[DATASET RECORDS]

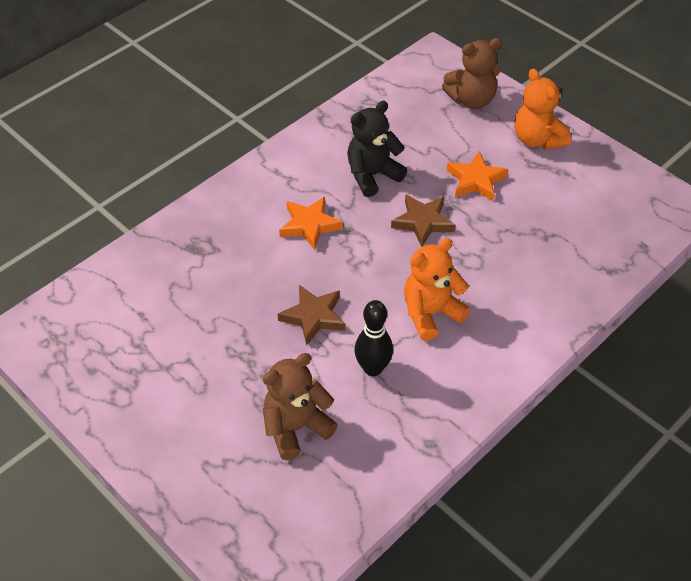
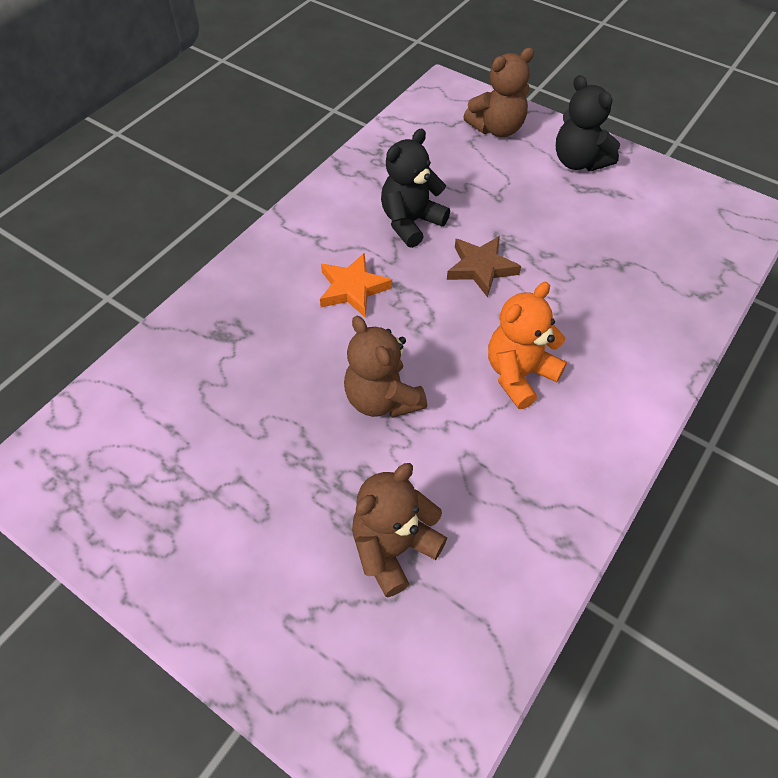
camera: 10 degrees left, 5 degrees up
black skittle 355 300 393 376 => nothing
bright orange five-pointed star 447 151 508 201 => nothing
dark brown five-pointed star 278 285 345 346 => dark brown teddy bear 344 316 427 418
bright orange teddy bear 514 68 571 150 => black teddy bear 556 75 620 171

[EXERCISE PROMPT] Please give back all the records above word for word, with no pictures included.

[RESPONSE AREA]
camera: 10 degrees left, 5 degrees up
black skittle 355 300 393 376 => nothing
bright orange five-pointed star 447 151 508 201 => nothing
dark brown five-pointed star 278 285 345 346 => dark brown teddy bear 344 316 427 418
bright orange teddy bear 514 68 571 150 => black teddy bear 556 75 620 171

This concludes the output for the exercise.